>>>
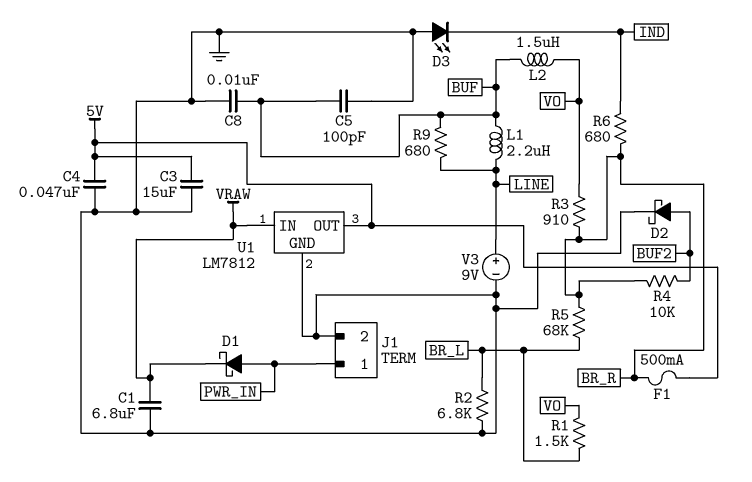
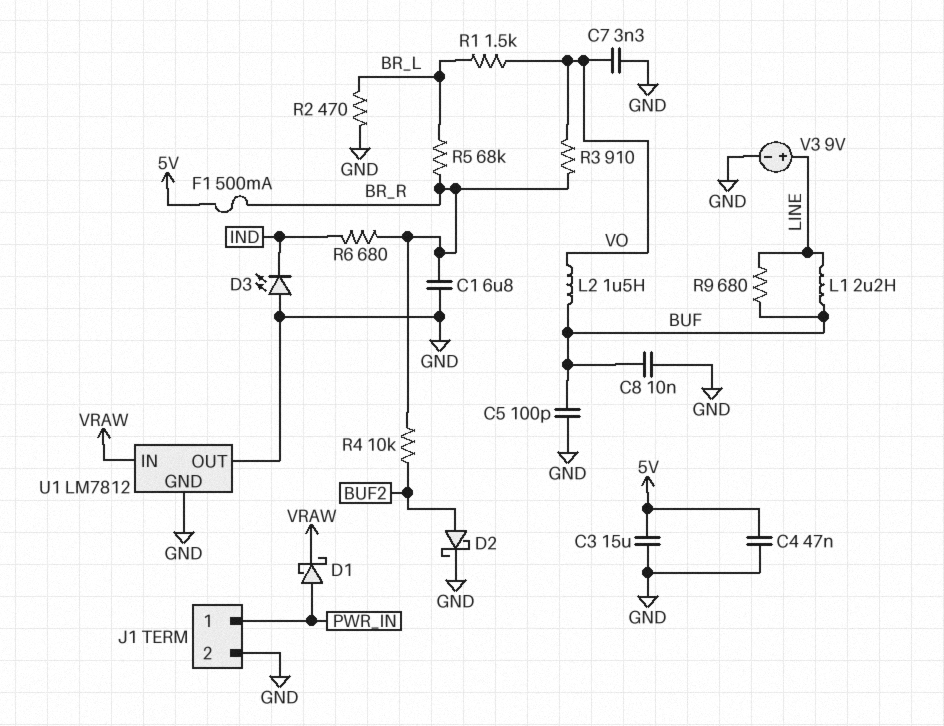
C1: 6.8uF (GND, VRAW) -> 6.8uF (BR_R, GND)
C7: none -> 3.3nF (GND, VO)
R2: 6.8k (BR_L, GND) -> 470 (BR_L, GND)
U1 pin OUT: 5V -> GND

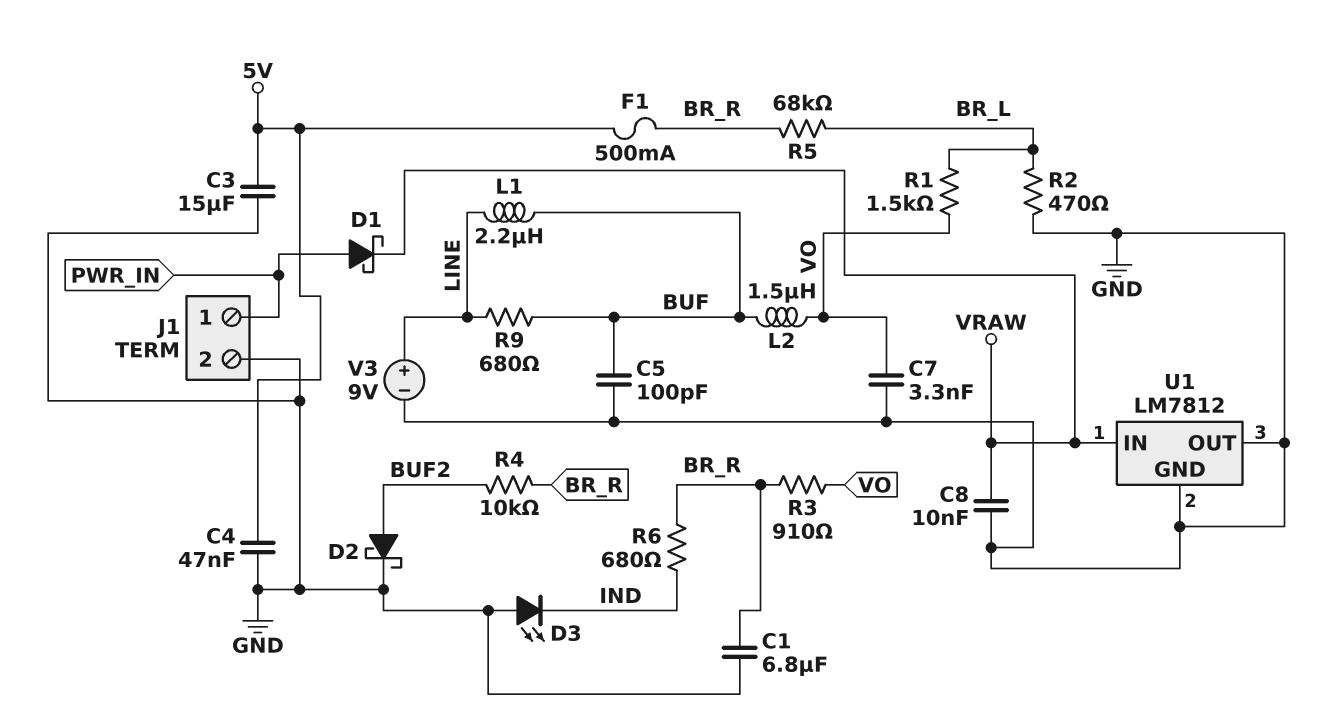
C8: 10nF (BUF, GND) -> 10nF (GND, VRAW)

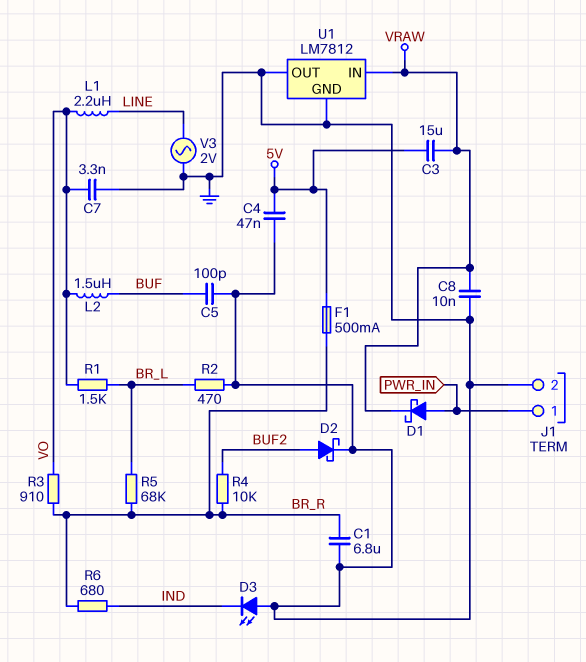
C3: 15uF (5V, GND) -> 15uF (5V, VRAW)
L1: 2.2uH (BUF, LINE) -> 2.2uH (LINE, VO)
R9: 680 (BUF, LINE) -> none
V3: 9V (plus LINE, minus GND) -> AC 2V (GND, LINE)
<<<
▶ _Exercise instructions_:
Lines in the data that hold "VRAW" must be located and copied.

▶ _Solution for this problem_:
C1: 6.8uF (GND, VRAW) -> 6.8uF (BR_R, GND)
C8: 10nF (BUF, GND) -> 10nF (GND, VRAW)
C3: 15uF (5V, GND) -> 15uF (5V, VRAW)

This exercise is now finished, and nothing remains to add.